**The records:**
<<<<

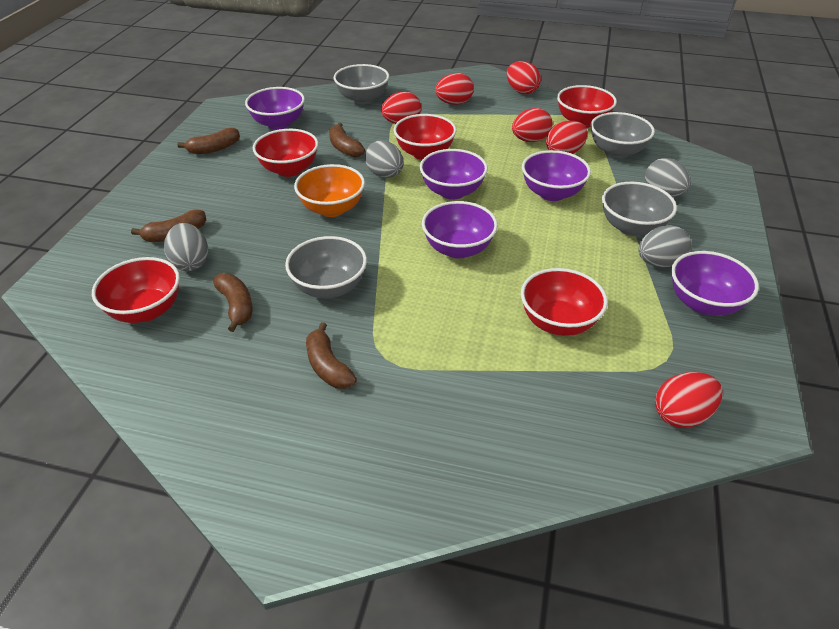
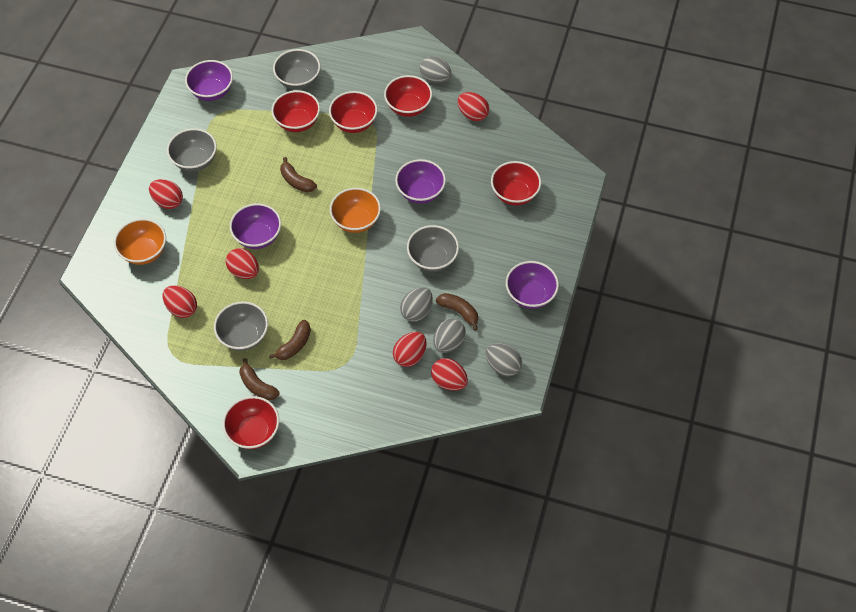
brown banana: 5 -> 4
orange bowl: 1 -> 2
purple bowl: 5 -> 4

>>>>
<<<<

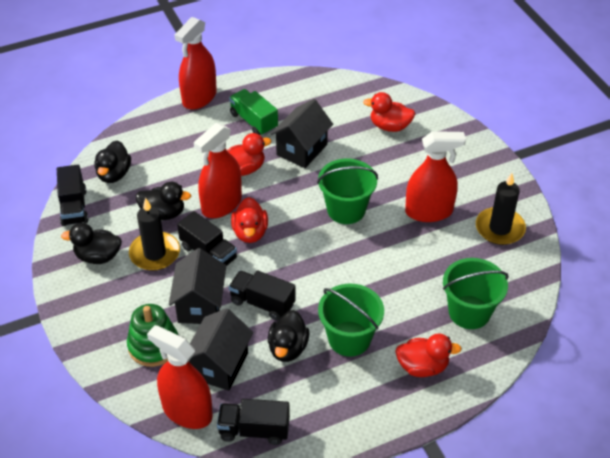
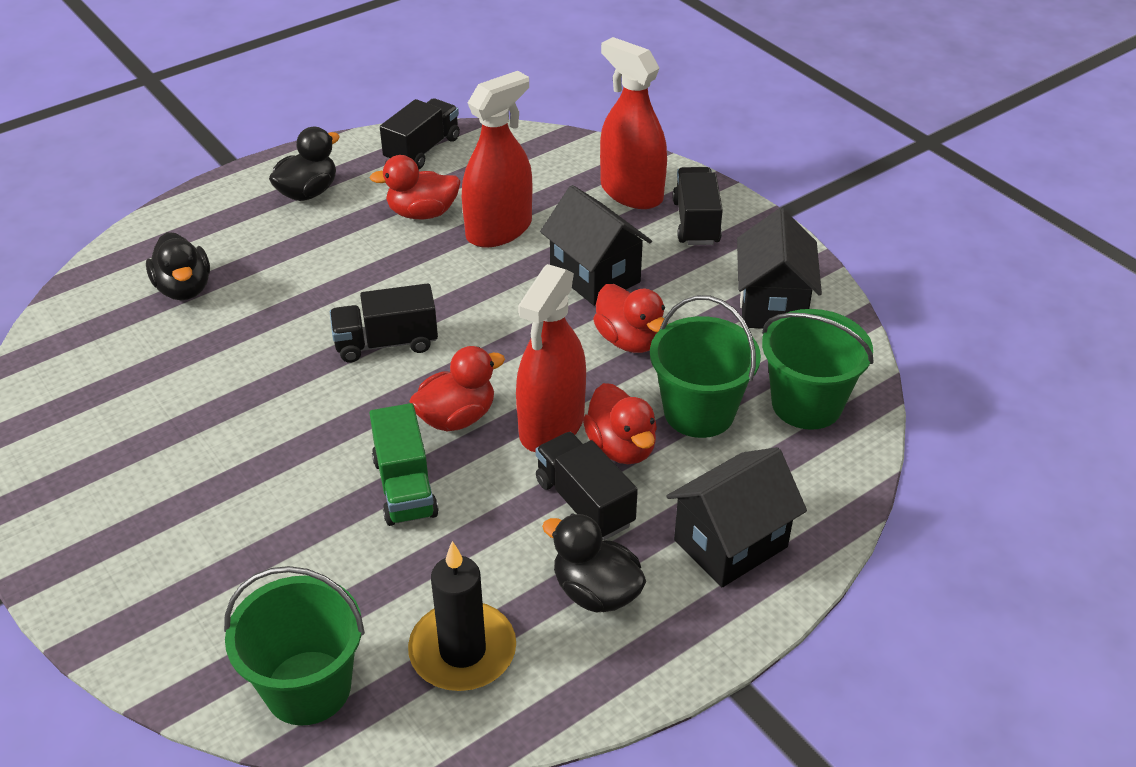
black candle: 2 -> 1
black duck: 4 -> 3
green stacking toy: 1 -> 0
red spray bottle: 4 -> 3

>>>>

**What the task requires:**
Would you retype the lines above from the one with "black duck: 4 -> 3" down to the one with "red spray bottle: 4 -> 3", word for word, both ends included and no other lines?

**Written answer:**
black duck: 4 -> 3
green stacking toy: 1 -> 0
red spray bottle: 4 -> 3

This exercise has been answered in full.